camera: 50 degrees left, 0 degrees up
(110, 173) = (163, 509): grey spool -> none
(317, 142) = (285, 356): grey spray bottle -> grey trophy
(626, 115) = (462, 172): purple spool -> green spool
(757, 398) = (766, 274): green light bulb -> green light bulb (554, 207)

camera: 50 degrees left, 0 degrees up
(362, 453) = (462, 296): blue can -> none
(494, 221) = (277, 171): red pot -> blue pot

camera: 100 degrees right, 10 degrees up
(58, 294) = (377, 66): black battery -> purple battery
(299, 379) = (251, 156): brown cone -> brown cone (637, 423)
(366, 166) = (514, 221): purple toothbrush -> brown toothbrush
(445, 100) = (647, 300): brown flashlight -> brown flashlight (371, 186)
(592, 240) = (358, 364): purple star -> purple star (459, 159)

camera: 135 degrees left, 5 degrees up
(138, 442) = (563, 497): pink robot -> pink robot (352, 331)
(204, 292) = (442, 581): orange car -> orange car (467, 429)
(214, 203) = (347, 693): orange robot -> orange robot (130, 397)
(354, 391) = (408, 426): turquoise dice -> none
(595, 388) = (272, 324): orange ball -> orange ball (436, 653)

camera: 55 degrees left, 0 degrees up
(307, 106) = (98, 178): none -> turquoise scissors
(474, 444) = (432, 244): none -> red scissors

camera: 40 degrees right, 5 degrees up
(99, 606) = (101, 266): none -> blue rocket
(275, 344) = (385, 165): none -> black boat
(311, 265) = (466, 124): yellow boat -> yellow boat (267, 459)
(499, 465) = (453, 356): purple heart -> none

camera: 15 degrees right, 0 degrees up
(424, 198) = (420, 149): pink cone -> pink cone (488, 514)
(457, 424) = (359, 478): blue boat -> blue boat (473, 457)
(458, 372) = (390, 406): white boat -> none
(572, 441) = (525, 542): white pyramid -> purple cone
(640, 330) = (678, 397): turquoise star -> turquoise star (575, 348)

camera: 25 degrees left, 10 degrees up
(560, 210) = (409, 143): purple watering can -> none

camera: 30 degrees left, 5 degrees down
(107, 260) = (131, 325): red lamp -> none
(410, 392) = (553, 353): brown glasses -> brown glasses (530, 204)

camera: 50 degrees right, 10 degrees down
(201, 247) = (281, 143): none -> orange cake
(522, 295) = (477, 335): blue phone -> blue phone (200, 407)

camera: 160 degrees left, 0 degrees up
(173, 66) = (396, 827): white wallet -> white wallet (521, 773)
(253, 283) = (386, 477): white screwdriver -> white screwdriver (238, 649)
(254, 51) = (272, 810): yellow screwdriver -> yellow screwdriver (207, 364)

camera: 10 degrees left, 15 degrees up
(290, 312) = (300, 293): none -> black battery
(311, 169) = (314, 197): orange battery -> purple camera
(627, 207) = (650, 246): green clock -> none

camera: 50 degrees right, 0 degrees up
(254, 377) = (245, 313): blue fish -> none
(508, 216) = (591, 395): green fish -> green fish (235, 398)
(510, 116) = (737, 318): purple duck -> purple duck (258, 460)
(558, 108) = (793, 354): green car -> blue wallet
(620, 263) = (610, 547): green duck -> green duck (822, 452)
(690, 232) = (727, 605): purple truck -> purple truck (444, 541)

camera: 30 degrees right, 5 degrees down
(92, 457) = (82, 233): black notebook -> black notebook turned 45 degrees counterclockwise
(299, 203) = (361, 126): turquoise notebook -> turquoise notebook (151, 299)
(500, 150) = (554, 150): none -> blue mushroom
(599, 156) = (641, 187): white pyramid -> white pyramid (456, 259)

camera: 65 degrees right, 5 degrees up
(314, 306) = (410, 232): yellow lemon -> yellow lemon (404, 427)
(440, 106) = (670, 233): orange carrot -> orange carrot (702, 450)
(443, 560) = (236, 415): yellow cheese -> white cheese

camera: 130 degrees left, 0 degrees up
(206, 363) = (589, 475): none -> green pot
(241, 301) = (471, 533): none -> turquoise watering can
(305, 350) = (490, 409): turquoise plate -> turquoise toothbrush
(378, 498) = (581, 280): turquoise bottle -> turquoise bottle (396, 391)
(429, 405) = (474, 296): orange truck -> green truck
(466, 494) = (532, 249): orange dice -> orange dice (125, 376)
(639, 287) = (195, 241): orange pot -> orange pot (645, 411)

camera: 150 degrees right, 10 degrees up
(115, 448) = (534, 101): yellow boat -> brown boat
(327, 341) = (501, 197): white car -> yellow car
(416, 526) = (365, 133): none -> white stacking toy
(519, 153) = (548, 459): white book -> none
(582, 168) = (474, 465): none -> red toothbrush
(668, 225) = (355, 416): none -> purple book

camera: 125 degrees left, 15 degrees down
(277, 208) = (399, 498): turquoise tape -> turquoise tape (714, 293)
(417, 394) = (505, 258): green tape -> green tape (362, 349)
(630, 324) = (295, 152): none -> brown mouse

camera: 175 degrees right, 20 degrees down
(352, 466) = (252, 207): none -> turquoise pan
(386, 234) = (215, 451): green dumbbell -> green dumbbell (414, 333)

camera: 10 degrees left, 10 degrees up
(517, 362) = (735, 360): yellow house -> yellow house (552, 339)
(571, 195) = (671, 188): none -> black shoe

==============================

§ **Task instructions**
Output each line of the records above exactly, beginning at the first, and stop once the line containing "camera: 100 degrees right, 10 degrees up" has been output.

§ **Exercise response**
camera: 50 degrees left, 0 degrees up
(110, 173) = (163, 509): grey spool -> none
(317, 142) = (285, 356): grey spray bottle -> grey trophy
(626, 115) = (462, 172): purple spool -> green spool
(757, 398) = (766, 274): green light bulb -> green light bulb (554, 207)

camera: 50 degrees left, 0 degrees up
(362, 453) = (462, 296): blue can -> none
(494, 221) = (277, 171): red pot -> blue pot

camera: 100 degrees right, 10 degrees up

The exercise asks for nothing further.